Exercise: Please update the material below by changing each "counterclockwise" to "anticlockwise" and keeping every other word the same. Omit the pictures from your answer.

■ ■ ■

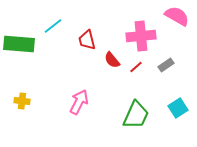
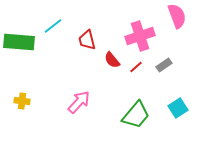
pink semicircle: rotated 40 degrees clockwise
pink cross: moved 1 px left; rotated 12 degrees counterclockwise
green rectangle: moved 2 px up
gray rectangle: moved 2 px left
pink arrow: rotated 15 degrees clockwise
green trapezoid: rotated 16 degrees clockwise
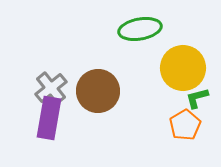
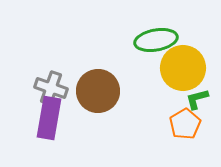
green ellipse: moved 16 px right, 11 px down
gray cross: rotated 32 degrees counterclockwise
green L-shape: moved 1 px down
orange pentagon: moved 1 px up
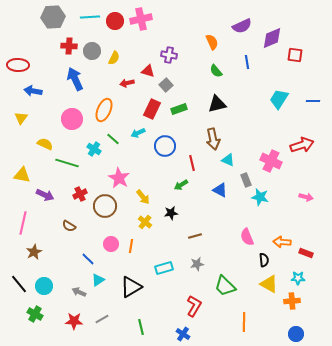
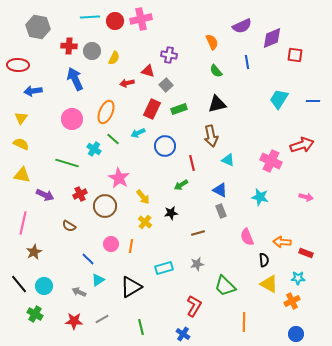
gray hexagon at (53, 17): moved 15 px left, 10 px down; rotated 15 degrees clockwise
blue arrow at (33, 91): rotated 18 degrees counterclockwise
orange ellipse at (104, 110): moved 2 px right, 2 px down
brown arrow at (213, 139): moved 2 px left, 3 px up
yellow semicircle at (45, 144): moved 24 px left
gray rectangle at (246, 180): moved 25 px left, 31 px down
brown line at (195, 236): moved 3 px right, 3 px up
orange cross at (292, 301): rotated 21 degrees counterclockwise
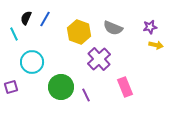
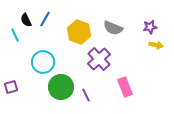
black semicircle: moved 2 px down; rotated 48 degrees counterclockwise
cyan line: moved 1 px right, 1 px down
cyan circle: moved 11 px right
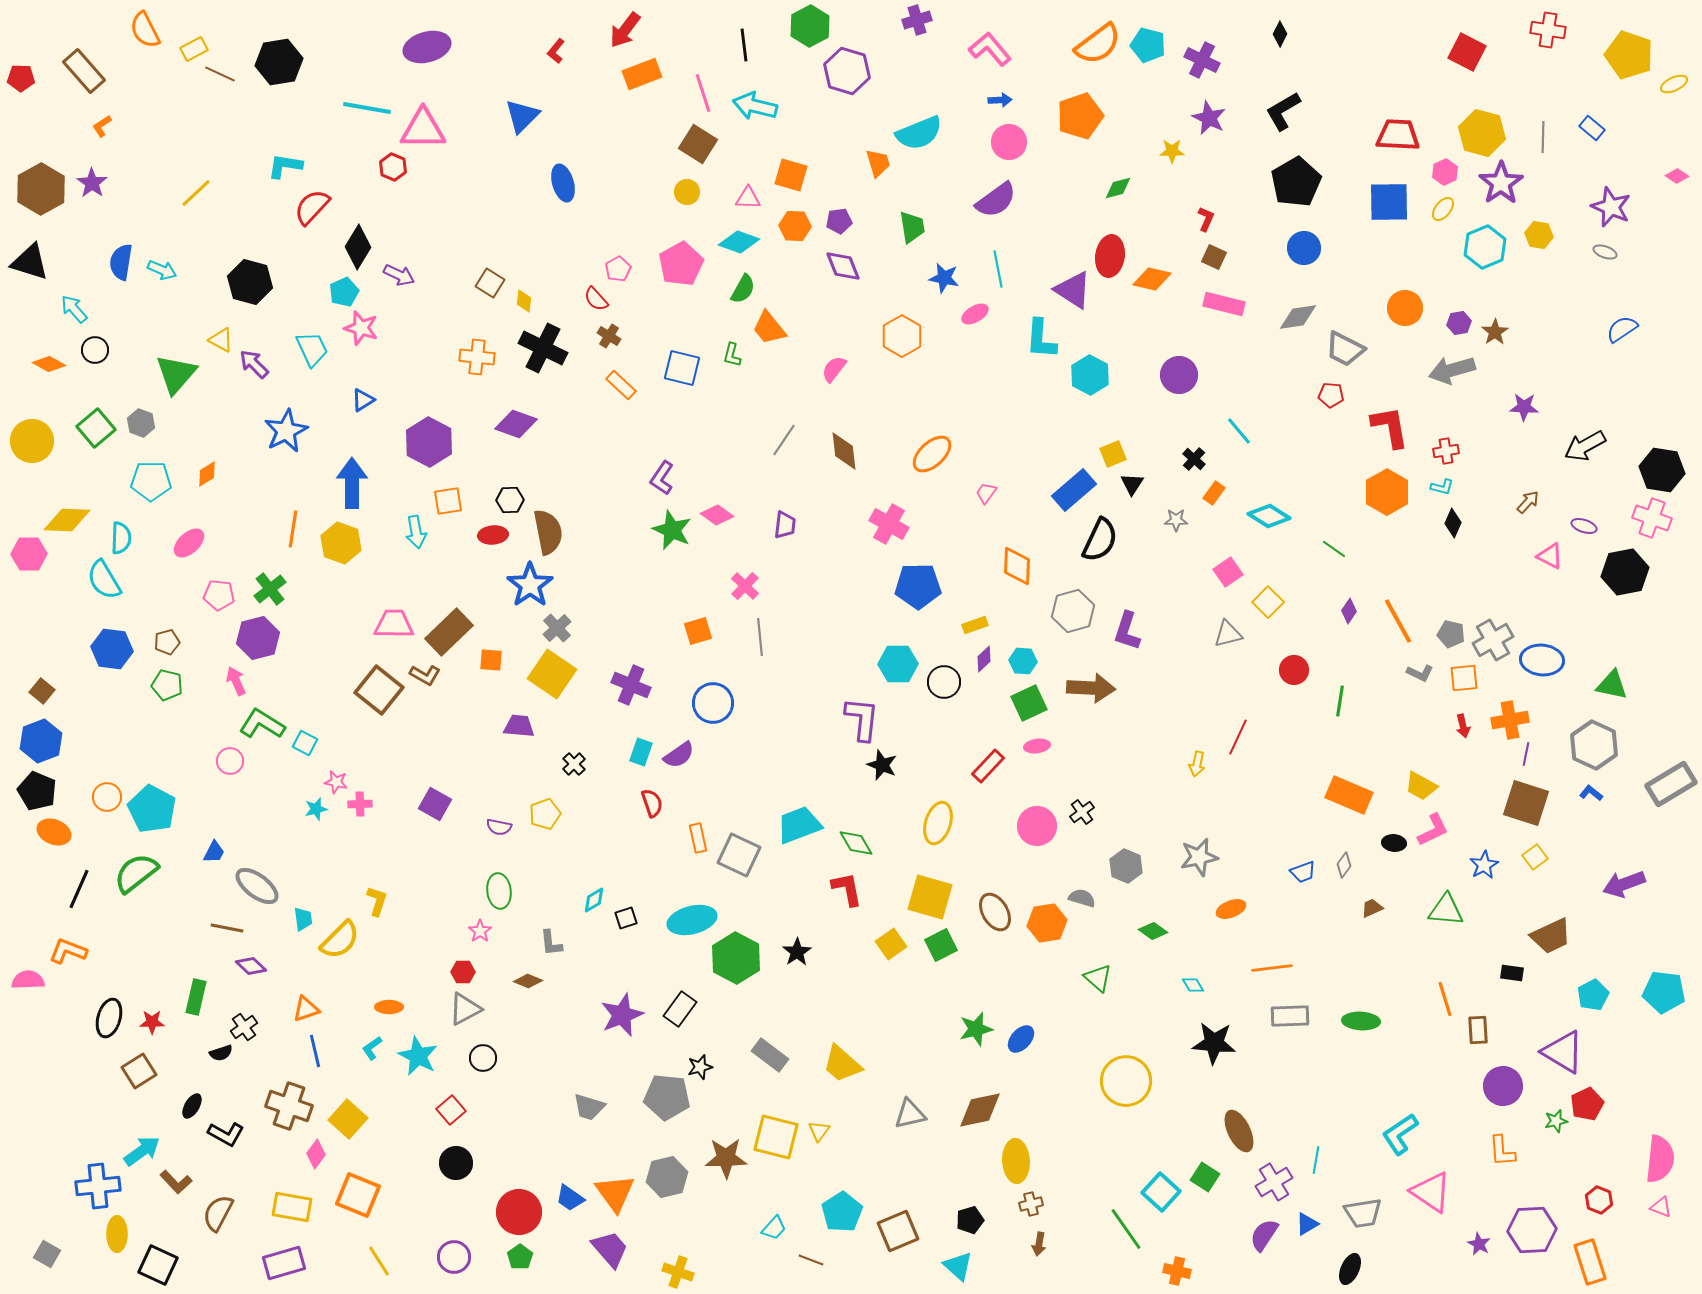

■ ■ ■

Reply:
pink semicircle: rotated 40 degrees clockwise
pink cross: moved 1 px left; rotated 12 degrees anticlockwise
green rectangle: moved 2 px up
gray rectangle: moved 2 px left
pink arrow: rotated 15 degrees clockwise
green trapezoid: rotated 16 degrees clockwise
green ellipse: moved 16 px right, 11 px down
gray cross: rotated 32 degrees anticlockwise
green L-shape: moved 1 px down
orange pentagon: moved 1 px up
gray hexagon at (53, 17): moved 15 px left, 10 px down; rotated 15 degrees clockwise
blue arrow at (33, 91): rotated 18 degrees anticlockwise
orange ellipse at (104, 110): moved 2 px right, 2 px down
brown arrow at (213, 139): moved 2 px left, 3 px up
yellow semicircle at (45, 144): moved 24 px left
gray rectangle at (246, 180): moved 25 px left, 31 px down
brown line at (195, 236): moved 3 px right, 3 px up
orange cross at (292, 301): rotated 21 degrees anticlockwise
black semicircle: moved 2 px down; rotated 48 degrees anticlockwise
cyan line: moved 1 px right, 1 px down
cyan circle: moved 11 px right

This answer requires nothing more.